(Stored items from a collection)
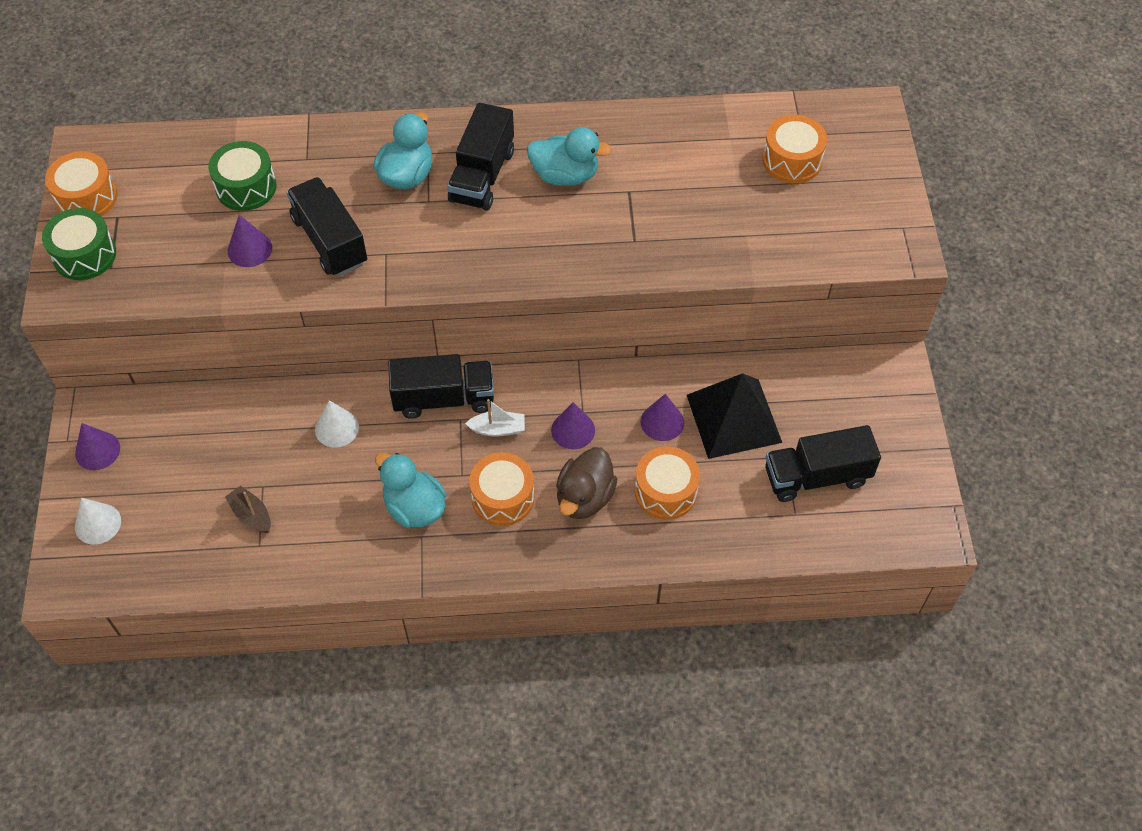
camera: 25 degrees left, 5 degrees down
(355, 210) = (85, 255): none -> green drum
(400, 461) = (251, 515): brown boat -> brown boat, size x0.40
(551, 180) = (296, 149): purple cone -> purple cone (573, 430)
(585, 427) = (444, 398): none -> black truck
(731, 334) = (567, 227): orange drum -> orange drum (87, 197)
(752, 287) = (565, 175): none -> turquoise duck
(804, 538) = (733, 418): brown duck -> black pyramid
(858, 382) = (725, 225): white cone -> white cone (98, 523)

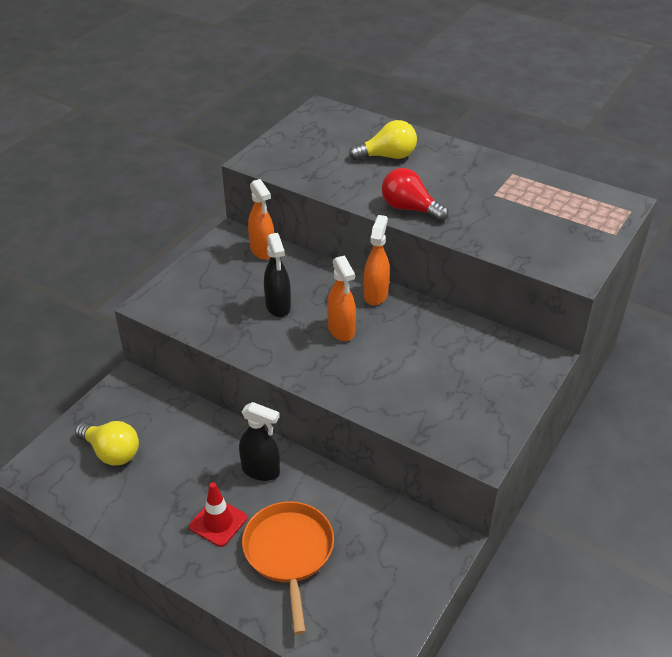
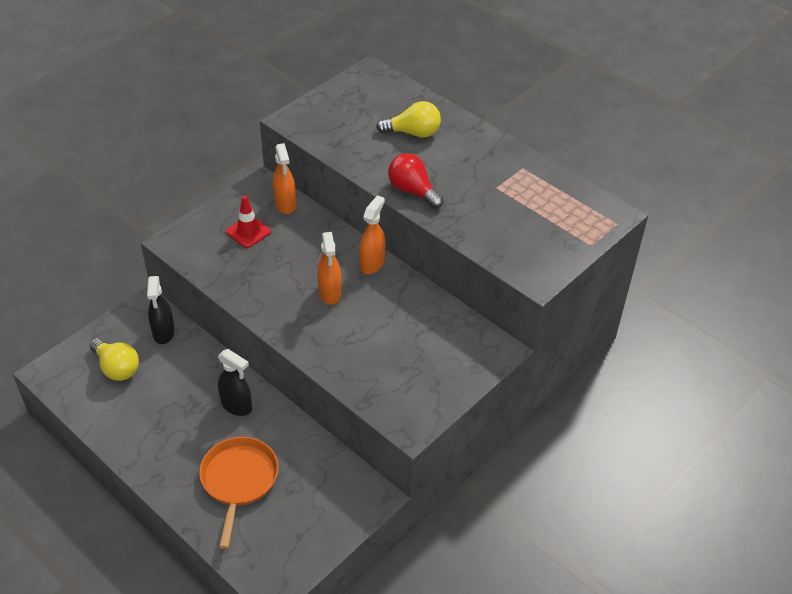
camera: 10 degrees right, 5 degrees up
(218, 522) = (188, 444): red traffic cone -> red traffic cone (248, 232)
(278, 306) = (282, 262): black spray bottle -> black spray bottle (163, 333)

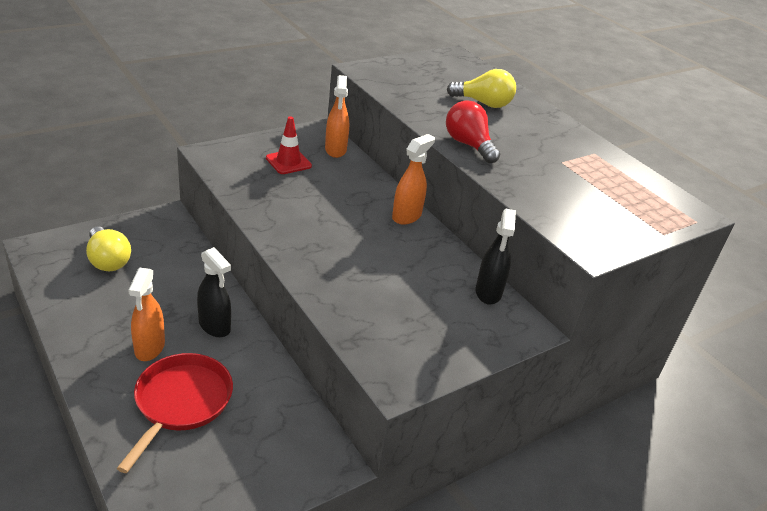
camera: 10 degrees right, 10 degrees down
(163, 333) = (172, 242): black spray bottle -> black spray bottle (488, 292)
(239, 480) = (181, 402): orange pan -> red pan
(330, 293) = (351, 230): orange spray bottle -> orange spray bottle (149, 348)

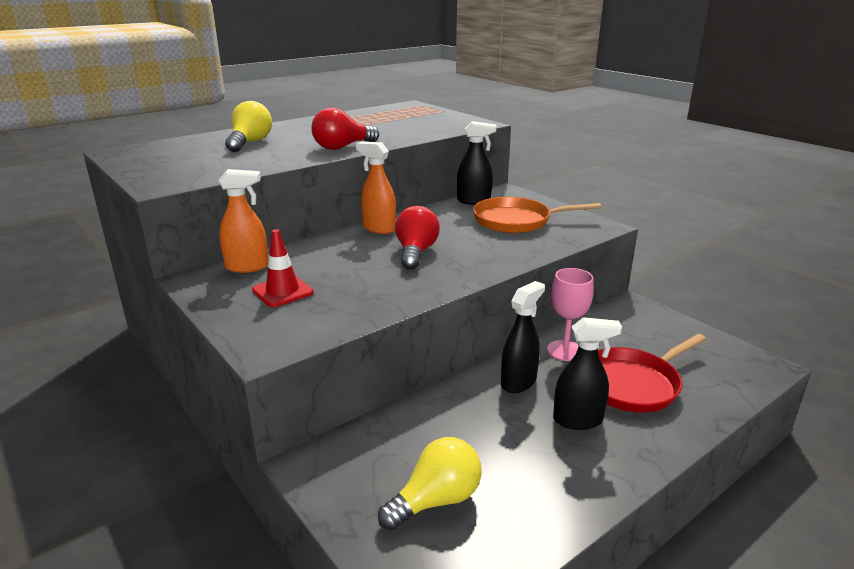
camera: 90 degrees left, 10 degrees down
(149, 348) = (578, 420): orange spray bottle -> black spray bottle
(181, 402) = (633, 384): red pan -> red pan turned 45 degrees counterclockwise
(253, 370) = (565, 350): none -> pink goblet
(345, 229) = (416, 252): none -> red light bulb
(420, 312) = (516, 221): none -> orange pan

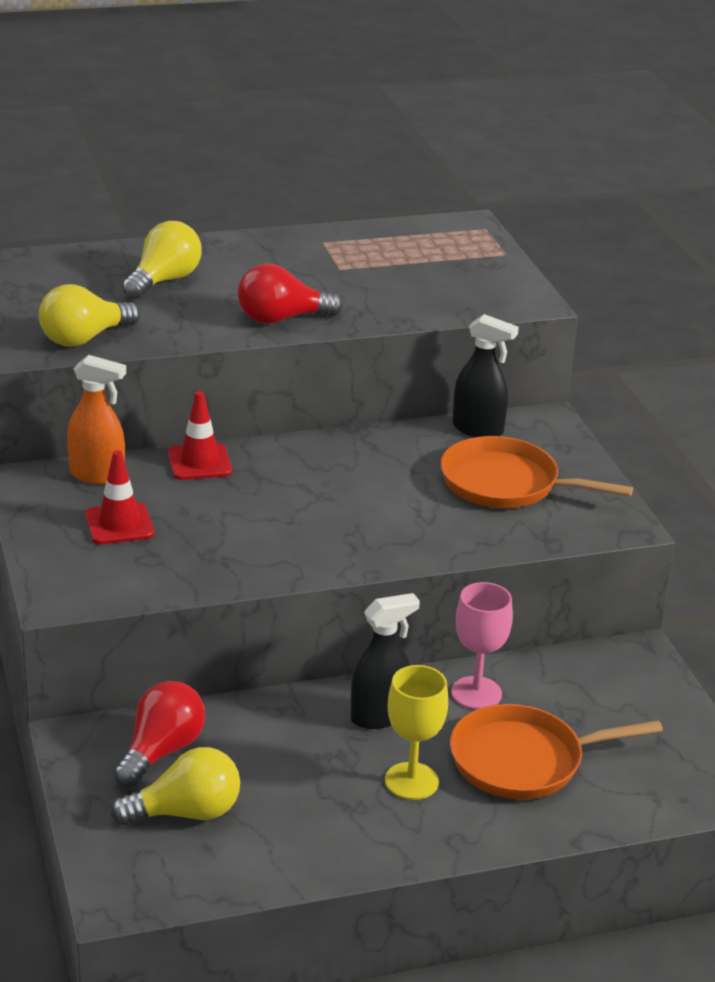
camera: 20 degrees right, 5 degrees up
(212, 173) = (84, 338): none -> yellow light bulb
(316, 246) = (199, 462): none -> red traffic cone
(378, 228) = (301, 450): orange spray bottle -> none
(416, 252) = (320, 505): red light bulb -> red light bulb (161, 751)
(578, 420) = (411, 781): black spray bottle -> yellow goblet
(633, 384) = (523, 760): red pan -> orange pan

What is needed: From the data above, return only the lines starting at the line that holds "(804, 538) = (733, 418): brown" and ending at the line that holds "(181, 402) = (633, 384): red", word for word and without pictures.

Expected answer:
(804, 538) = (733, 418): brown duck -> black pyramid
(858, 382) = (725, 225): white cone -> white cone (98, 523)

camera: 10 degrees right, 5 degrees up
(218, 522) = (188, 444): red traffic cone -> red traffic cone (248, 232)
(278, 306) = (282, 262): black spray bottle -> black spray bottle (163, 333)

camera: 10 degrees right, 10 degrees down
(163, 333) = (172, 242): black spray bottle -> black spray bottle (488, 292)
(239, 480) = (181, 402): orange pan -> red pan
(330, 293) = (351, 230): orange spray bottle -> orange spray bottle (149, 348)

camera: 90 degrees left, 10 degrees down
(149, 348) = (578, 420): orange spray bottle -> black spray bottle
(181, 402) = (633, 384): red pan -> red pan turned 45 degrees counterclockwise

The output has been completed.